■ Aim of the exercise ■
Because the material must match the original, reproduce every line of it exactly.

■ Provided entries ■
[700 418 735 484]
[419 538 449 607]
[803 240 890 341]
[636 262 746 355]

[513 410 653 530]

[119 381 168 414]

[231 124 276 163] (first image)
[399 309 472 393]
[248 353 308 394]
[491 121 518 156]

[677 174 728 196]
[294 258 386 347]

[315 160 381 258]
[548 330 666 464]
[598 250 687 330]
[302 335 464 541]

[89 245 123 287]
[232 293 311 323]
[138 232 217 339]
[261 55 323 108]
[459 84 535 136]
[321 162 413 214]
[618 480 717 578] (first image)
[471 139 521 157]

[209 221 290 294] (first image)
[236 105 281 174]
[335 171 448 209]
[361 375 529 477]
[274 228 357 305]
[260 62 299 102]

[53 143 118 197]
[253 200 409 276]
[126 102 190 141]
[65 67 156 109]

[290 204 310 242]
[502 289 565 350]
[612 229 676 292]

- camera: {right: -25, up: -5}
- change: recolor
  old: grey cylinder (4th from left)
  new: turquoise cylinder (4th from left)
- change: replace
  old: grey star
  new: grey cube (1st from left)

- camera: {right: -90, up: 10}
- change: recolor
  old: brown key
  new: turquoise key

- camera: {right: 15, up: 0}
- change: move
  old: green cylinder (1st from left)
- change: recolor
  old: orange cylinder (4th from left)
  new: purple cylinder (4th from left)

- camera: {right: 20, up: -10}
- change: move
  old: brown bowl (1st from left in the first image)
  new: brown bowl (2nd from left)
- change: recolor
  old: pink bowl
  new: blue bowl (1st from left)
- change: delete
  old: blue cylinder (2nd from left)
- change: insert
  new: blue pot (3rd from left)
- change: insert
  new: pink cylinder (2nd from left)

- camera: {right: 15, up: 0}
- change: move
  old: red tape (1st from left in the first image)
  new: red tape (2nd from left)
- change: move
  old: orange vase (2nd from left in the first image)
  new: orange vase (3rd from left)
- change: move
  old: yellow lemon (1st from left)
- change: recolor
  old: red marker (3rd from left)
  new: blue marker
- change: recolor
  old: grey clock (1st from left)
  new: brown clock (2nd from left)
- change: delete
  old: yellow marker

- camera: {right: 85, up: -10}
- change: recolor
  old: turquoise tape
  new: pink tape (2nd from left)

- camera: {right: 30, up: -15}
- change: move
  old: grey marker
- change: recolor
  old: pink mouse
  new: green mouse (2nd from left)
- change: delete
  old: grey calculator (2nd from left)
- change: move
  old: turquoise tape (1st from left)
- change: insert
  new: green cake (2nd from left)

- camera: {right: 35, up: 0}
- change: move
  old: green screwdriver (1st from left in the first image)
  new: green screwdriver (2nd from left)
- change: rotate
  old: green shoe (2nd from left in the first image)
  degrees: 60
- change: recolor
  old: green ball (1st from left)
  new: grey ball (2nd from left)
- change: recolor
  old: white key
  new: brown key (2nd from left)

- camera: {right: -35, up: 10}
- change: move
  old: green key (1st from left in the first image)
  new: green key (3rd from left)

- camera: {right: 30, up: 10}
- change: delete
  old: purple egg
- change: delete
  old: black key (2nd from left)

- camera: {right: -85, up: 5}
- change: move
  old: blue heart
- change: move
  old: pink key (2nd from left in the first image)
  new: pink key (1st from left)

■ Output of the task ■
[700 418 735 484]
[419 538 449 607]
[803 240 890 341]
[636 262 746 355]

[513 410 653 530]

[119 381 168 414]

[231 124 276 163] (first image)
[399 309 472 393]
[248 353 308 394]
[491 121 518 156]

[677 174 728 196]
[294 258 386 347]

[315 160 381 258]
[548 330 666 464]
[598 250 687 330]
[302 335 464 541]

[89 245 123 287]
[232 293 311 323]
[138 232 217 339]
[261 55 323 108]
[459 84 535 136]
[321 162 413 214]
[618 480 717 578] (first image)
[471 139 521 157]

[209 221 290 294] (first image)
[236 105 281 174]
[335 171 448 209]
[361 375 529 477]
[274 228 357 305]
[260 62 299 102]

[53 143 118 197]
[253 200 409 276]
[126 102 190 141]
[65 67 156 109]

[290 204 310 242]
[502 289 565 350]
[612 229 676 292]

- camera: {right: -25, up: -5}
- change: recolor
  old: grey cylinder (4th from left)
  new: turquoise cylinder (4th from left)
- change: replace
  old: grey star
  new: grey cube (1st from left)

- camera: {right: -90, up: 10}
- change: recolor
  old: brown key
  new: turquoise key

- camera: {right: 15, up: 0}
- change: move
  old: green cylinder (1st from left)
- change: recolor
  old: orange cylinder (4th from left)
  new: purple cylinder (4th from left)

- camera: {right: 20, up: -10}
- change: move
  old: brown bowl (1st from left in the first image)
  new: brown bowl (2nd from left)
- change: recolor
  old: pink bowl
  new: blue bowl (1st from left)
- change: delete
  old: blue cylinder (2nd from left)
- change: insert
  new: blue pot (3rd from left)
- change: insert
  new: pink cylinder (2nd from left)

- camera: {right: 15, up: 0}
- change: move
  old: red tape (1st from left in the first image)
  new: red tape (2nd from left)
- change: move
  old: orange vase (2nd from left in the first image)
  new: orange vase (3rd from left)
- change: move
  old: yellow lemon (1st from left)
- change: recolor
  old: red marker (3rd from left)
  new: blue marker
- change: recolor
  old: grey clock (1st from left)
  new: brown clock (2nd from left)
- change: delete
  old: yellow marker

- camera: {right: 85, up: -10}
- change: recolor
  old: turquoise tape
  new: pink tape (2nd from left)

- camera: {right: 30, up: -15}
- change: move
  old: grey marker
- change: recolor
  old: pink mouse
  new: green mouse (2nd from left)
- change: delete
  old: grey calculator (2nd from left)
- change: move
  old: turquoise tape (1st from left)
- change: insert
  new: green cake (2nd from left)

- camera: {right: 35, up: 0}
- change: move
  old: green screwdriver (1st from left in the first image)
  new: green screwdriver (2nd from left)
- change: rotate
  old: green shoe (2nd from left in the first image)
  degrees: 60
- change: recolor
  old: green ball (1st from left)
  new: grey ball (2nd from left)
- change: recolor
  old: white key
  new: brown key (2nd from left)

- camera: {right: -35, up: 10}
- change: move
  old: green key (1st from left in the first image)
  new: green key (3rd from left)

- camera: {right: 30, up: 10}
- change: delete
  old: purple egg
- change: delete
  old: black key (2nd from left)

- camera: {right: -85, up: 5}
- change: move
  old: blue heart
- change: move
  old: pink key (2nd from left in the first image)
  new: pink key (1st from left)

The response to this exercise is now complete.